- _Required action_:
Search the records for the word "RECT" and report each line that has it.

- _Records for this task_:
━━━━━━━━━━━━━━━━━━━━

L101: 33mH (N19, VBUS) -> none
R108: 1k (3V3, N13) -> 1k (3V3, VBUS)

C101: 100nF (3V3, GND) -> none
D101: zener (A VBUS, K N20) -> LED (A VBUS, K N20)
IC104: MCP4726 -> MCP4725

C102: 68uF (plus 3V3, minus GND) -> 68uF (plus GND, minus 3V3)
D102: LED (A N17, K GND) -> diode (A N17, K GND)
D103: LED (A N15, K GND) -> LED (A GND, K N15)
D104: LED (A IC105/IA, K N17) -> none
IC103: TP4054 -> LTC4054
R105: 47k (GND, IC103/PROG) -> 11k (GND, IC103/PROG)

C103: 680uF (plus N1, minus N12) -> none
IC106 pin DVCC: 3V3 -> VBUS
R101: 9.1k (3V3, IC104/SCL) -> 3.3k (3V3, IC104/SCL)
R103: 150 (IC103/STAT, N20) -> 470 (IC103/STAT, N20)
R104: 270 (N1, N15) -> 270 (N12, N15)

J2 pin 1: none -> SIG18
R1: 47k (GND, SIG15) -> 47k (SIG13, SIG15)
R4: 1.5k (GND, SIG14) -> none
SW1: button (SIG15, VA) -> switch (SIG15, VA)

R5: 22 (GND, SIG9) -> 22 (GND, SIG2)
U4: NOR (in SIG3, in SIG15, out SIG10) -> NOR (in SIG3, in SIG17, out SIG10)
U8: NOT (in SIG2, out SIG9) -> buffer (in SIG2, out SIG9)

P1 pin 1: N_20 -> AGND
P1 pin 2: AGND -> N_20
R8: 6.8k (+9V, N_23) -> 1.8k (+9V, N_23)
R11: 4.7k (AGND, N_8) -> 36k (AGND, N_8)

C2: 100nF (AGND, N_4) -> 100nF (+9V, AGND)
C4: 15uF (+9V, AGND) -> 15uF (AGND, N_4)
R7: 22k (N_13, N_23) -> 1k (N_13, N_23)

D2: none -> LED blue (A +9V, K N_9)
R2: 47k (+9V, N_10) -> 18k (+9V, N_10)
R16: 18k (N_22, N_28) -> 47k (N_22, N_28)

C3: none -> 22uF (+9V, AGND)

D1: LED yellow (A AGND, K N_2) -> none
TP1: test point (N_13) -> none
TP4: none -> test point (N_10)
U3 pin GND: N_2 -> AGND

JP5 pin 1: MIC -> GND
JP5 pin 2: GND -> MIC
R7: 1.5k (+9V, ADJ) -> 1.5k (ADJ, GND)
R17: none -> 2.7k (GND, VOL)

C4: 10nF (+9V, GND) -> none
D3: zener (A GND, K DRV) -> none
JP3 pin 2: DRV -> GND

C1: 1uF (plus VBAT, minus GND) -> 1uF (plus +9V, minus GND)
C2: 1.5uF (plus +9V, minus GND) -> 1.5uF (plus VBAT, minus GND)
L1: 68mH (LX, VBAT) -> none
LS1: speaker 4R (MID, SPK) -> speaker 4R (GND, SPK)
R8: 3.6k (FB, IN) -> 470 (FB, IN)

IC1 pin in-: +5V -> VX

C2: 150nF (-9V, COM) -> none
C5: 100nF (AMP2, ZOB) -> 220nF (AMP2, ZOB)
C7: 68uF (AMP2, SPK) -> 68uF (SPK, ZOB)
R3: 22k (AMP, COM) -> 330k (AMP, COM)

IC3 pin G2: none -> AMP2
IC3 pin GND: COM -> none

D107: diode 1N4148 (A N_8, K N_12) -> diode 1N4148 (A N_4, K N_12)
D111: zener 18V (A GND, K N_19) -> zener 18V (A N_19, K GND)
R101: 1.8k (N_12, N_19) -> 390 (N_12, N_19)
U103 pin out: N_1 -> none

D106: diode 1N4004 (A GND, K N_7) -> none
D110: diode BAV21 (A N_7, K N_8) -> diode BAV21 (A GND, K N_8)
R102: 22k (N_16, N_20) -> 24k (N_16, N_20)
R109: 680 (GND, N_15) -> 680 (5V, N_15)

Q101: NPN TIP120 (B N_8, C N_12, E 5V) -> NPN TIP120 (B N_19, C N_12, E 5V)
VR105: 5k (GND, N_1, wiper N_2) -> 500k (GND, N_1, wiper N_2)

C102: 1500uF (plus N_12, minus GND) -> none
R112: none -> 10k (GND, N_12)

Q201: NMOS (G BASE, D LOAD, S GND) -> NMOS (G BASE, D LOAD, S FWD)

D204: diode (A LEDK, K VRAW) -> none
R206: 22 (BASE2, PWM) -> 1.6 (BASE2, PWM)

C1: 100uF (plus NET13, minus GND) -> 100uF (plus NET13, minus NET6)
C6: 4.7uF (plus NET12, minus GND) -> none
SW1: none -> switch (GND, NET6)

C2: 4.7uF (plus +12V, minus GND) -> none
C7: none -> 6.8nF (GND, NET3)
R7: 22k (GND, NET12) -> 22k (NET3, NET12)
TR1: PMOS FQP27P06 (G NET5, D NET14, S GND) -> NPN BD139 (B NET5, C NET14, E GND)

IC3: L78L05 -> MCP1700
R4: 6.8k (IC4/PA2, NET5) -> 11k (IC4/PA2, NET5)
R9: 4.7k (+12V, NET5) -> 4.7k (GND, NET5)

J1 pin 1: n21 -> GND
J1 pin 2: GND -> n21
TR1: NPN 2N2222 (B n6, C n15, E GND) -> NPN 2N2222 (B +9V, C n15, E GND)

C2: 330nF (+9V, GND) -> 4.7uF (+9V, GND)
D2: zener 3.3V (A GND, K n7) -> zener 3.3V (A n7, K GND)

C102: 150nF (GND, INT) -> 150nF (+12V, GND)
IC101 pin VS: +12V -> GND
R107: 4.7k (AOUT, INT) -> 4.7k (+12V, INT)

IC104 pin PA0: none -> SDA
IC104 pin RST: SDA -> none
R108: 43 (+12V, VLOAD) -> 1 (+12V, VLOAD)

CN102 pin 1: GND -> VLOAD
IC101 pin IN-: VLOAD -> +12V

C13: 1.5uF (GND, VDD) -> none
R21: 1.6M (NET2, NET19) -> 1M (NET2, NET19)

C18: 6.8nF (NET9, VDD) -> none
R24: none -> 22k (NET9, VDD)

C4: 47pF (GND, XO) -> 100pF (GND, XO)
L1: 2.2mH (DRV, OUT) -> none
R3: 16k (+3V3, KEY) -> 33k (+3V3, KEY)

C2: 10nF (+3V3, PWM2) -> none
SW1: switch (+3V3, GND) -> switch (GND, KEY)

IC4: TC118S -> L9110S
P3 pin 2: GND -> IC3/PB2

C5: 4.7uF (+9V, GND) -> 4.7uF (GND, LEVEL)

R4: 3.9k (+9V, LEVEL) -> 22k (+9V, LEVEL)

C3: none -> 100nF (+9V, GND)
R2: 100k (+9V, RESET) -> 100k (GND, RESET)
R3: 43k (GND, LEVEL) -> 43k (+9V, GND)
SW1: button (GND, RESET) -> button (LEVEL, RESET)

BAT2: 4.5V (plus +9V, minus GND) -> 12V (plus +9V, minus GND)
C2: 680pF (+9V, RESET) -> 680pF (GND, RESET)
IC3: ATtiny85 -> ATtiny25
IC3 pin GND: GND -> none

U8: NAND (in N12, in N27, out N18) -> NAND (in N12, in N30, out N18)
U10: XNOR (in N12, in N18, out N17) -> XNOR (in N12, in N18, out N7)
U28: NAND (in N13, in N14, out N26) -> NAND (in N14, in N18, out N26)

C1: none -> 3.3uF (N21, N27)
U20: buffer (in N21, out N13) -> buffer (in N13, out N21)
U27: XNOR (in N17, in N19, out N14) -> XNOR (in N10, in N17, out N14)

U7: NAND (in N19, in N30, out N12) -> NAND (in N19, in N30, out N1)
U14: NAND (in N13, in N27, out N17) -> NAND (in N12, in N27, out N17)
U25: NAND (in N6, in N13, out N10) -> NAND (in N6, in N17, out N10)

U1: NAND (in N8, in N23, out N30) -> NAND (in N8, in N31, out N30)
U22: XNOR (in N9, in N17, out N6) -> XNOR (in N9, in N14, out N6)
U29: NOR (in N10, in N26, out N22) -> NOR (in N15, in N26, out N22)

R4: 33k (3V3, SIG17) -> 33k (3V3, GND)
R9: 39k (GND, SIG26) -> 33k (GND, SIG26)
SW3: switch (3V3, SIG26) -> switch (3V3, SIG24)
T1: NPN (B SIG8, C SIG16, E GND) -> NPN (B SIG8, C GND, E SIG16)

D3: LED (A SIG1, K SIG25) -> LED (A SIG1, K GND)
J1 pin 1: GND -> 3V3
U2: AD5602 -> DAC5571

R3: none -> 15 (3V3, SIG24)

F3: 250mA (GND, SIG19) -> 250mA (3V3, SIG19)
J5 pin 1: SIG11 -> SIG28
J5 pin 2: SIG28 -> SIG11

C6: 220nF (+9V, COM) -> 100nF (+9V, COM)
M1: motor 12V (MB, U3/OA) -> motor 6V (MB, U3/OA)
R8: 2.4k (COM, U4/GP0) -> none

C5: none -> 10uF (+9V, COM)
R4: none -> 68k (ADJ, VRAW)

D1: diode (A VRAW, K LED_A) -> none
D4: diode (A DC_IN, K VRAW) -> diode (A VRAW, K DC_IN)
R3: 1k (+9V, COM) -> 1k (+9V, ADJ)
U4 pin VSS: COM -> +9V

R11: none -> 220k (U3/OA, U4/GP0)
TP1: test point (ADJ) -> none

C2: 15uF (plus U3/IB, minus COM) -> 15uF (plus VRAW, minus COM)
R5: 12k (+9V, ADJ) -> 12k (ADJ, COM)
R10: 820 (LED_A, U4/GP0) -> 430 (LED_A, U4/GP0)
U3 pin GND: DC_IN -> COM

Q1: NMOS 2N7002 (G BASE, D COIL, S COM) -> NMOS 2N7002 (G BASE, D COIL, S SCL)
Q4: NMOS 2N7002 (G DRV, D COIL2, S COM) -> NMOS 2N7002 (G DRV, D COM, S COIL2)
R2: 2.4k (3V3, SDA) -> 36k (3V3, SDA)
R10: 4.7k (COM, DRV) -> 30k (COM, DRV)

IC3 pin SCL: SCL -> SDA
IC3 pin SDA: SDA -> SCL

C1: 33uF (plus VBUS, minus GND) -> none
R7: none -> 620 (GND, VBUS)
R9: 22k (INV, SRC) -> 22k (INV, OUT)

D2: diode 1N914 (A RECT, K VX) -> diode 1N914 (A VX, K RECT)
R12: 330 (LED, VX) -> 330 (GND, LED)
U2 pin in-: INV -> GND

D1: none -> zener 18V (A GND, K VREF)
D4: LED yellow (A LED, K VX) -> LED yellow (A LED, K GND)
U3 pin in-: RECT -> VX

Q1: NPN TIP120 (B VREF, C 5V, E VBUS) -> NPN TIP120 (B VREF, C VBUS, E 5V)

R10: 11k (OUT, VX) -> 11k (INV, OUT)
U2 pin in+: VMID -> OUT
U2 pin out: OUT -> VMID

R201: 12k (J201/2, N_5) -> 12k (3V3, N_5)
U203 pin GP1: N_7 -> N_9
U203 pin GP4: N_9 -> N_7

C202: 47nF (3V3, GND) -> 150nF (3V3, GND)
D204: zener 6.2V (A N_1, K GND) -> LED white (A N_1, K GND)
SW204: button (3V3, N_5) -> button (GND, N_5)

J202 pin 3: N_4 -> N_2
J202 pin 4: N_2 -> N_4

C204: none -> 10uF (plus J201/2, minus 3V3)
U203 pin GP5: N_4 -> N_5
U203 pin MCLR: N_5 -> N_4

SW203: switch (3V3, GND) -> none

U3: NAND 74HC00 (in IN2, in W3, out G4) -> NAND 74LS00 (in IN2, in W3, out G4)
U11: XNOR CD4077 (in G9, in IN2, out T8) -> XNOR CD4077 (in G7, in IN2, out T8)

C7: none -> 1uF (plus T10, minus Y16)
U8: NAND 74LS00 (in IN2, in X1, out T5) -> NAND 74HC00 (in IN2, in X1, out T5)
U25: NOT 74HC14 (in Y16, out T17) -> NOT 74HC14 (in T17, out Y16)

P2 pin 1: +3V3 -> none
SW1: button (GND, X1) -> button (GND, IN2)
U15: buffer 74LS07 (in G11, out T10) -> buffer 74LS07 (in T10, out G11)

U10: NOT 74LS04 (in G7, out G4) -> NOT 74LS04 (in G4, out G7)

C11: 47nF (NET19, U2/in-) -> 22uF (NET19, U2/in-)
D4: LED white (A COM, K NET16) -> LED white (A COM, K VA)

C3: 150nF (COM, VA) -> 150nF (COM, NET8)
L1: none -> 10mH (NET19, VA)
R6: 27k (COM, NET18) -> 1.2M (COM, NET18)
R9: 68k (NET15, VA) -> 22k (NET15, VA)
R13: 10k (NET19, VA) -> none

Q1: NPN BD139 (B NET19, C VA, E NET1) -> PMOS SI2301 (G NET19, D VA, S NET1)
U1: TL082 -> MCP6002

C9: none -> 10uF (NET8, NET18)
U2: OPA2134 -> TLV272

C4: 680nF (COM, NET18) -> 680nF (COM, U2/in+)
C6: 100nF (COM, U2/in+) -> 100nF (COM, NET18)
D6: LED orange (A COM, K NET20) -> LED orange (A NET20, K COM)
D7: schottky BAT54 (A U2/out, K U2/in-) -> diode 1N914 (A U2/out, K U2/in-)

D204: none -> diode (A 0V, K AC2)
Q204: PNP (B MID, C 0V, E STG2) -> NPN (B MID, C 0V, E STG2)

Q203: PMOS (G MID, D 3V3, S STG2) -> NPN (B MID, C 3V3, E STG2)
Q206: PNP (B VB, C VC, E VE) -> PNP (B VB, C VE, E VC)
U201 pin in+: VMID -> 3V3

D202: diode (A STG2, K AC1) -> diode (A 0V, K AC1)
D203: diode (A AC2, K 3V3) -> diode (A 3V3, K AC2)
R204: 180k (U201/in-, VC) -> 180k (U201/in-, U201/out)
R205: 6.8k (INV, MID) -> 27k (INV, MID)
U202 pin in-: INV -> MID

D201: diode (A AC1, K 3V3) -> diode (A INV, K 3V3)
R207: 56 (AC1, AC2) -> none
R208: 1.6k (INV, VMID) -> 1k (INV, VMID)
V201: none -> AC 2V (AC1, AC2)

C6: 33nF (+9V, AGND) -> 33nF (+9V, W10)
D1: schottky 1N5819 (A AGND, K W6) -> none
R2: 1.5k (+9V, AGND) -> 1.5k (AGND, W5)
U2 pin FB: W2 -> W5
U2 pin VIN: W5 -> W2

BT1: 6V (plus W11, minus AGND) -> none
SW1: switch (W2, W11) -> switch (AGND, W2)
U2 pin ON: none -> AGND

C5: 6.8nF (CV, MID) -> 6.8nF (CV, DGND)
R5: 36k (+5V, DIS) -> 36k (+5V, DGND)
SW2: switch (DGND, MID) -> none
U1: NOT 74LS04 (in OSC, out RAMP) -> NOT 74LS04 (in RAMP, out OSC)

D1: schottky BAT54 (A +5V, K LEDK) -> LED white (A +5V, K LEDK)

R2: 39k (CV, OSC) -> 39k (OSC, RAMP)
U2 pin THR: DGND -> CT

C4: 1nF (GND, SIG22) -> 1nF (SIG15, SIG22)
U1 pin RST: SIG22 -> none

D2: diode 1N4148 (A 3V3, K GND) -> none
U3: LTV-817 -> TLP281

━━━━━━━━━━━━━━━━━━━━

- _Written answer_:
D2: diode 1N914 (A RECT, K VX) -> diode 1N914 (A VX, K RECT)
U3 pin in-: RECT -> VX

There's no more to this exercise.